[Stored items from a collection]
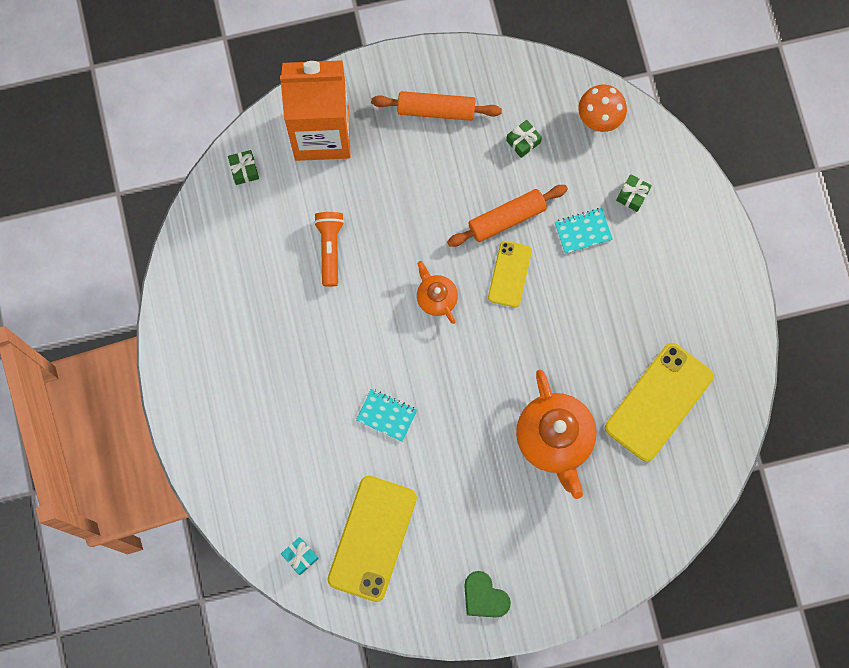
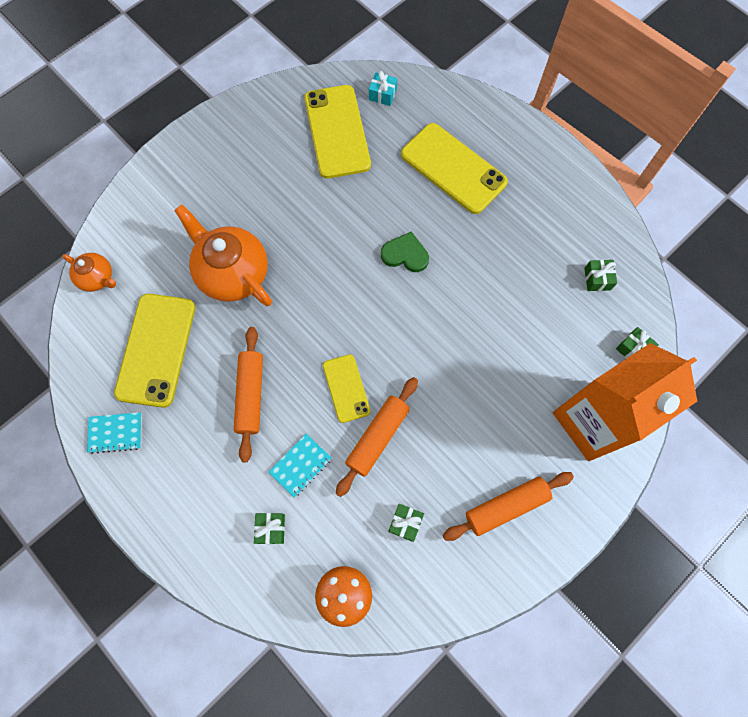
camera: 150 degrees right, 5 degrees down
orange flashlight [314,212,344,287] -> none
turquoise notebook [356,389,417,442] -> turquoise notebook moved to [87,412,142,454]
orange teapot [417,261,458,324] -> orange teapot moved to [62,253,116,292]
green heart [464,571,511,618] -> green heart moved to [381,231,429,272]
none -> orange rolling pin [234,327,263,462]
none -> yellow phone [401,123,508,214]
none -> green gift [584,260,617,291]

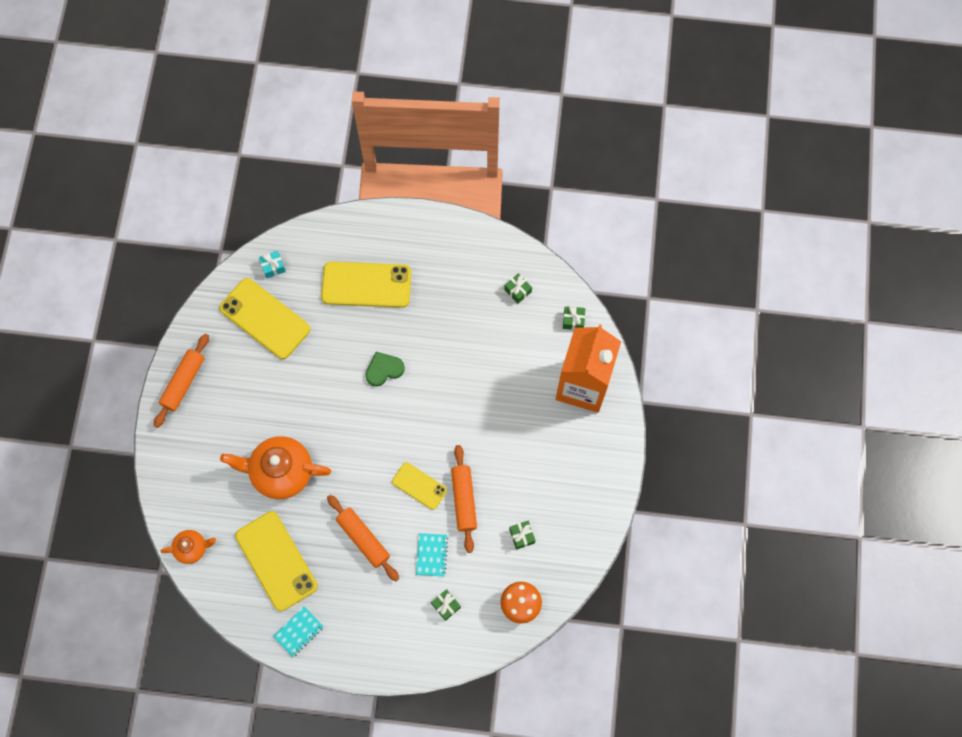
camera: 40 degrees left, 0 degrees up
orange rolling pin [443,472,574,541] -> orange rolling pin moved to [154,334,209,428]

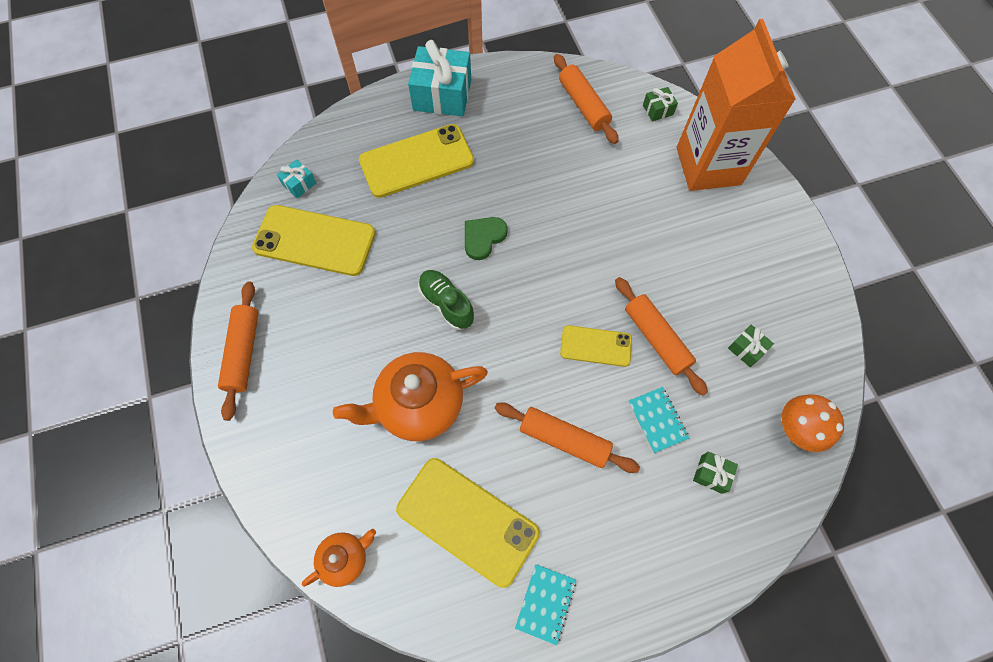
camera: 25 degrees left, 5 degrees down
green gift [504,273,532,303] -> orange rolling pin [554,54,619,144]
none -> turquoise gift [408,40,471,116]
none -> green shoe [418,270,474,330]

#### Activity:
Find the line containing "orange rolling pin [443,472,574,541]" in the records above and restate it, and each line after it through the end, word for word, dropping the pictures.

#### Output below:
orange rolling pin [443,472,574,541] -> orange rolling pin moved to [154,334,209,428]

camera: 25 degrees left, 5 degrees down
green gift [504,273,532,303] -> orange rolling pin [554,54,619,144]
none -> turquoise gift [408,40,471,116]
none -> green shoe [418,270,474,330]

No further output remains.